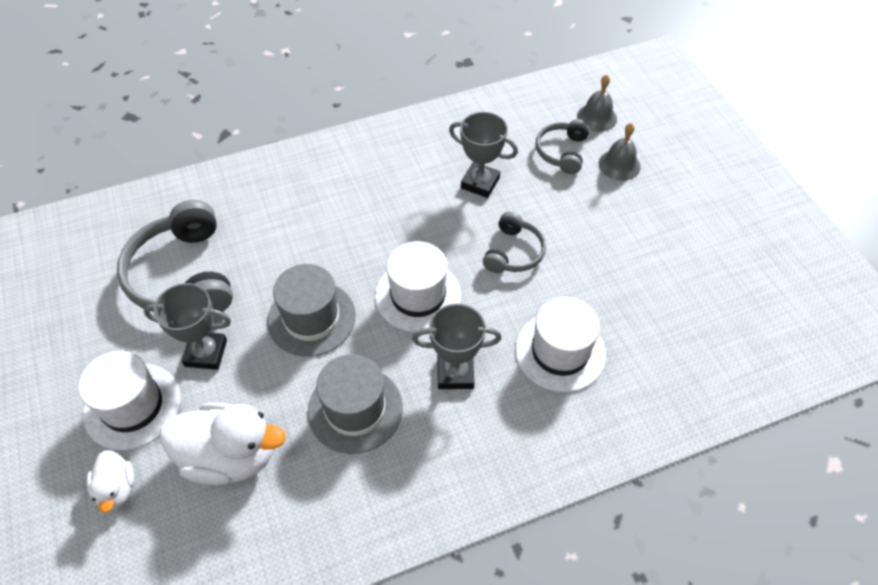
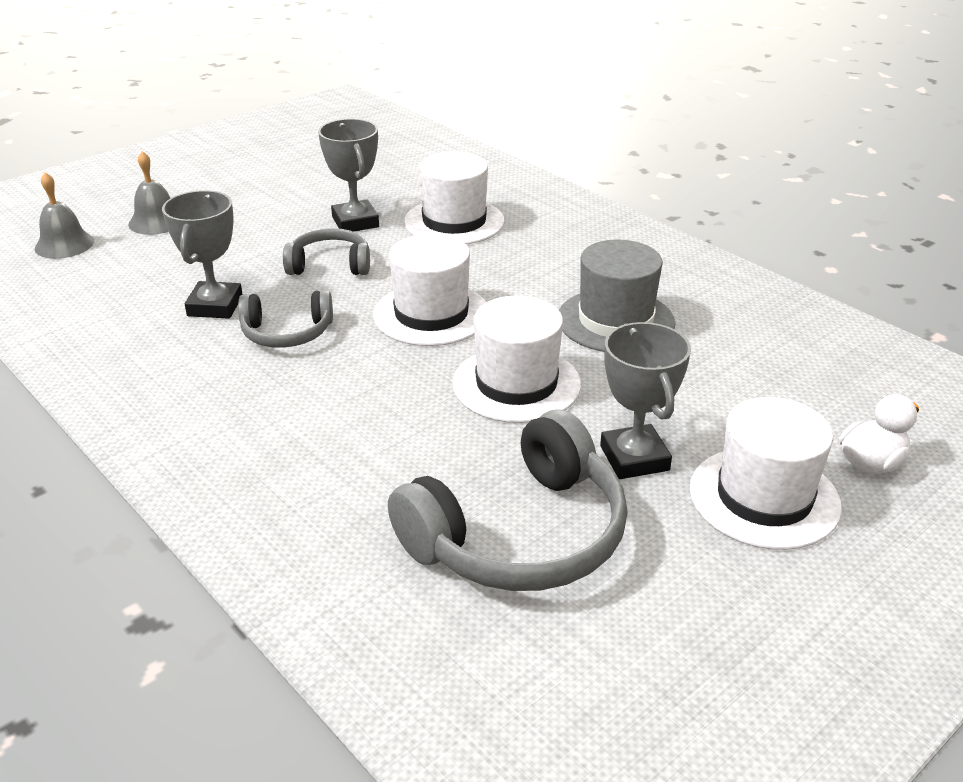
camera: 110 degrees left, 20 degrees down
(230, 456) = (747, 389): white duck -> none
(311, 318) = (516, 384): grey hat -> white hat
(455, 373) = (522, 271): grey trophy -> grey trophy (355, 222)
(562, 152) = (139, 258): grey headphones -> grey headphones (287, 333)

☆ ☆ ☆ ☆ ☆ ☆ ☆

### Exercise
Return every line of the records exactly as given, pictures excluded.

### Exercise solution
camera: 110 degrees left, 20 degrees down
(230, 456) = (747, 389): white duck -> none
(311, 318) = (516, 384): grey hat -> white hat
(455, 373) = (522, 271): grey trophy -> grey trophy (355, 222)
(562, 152) = (139, 258): grey headphones -> grey headphones (287, 333)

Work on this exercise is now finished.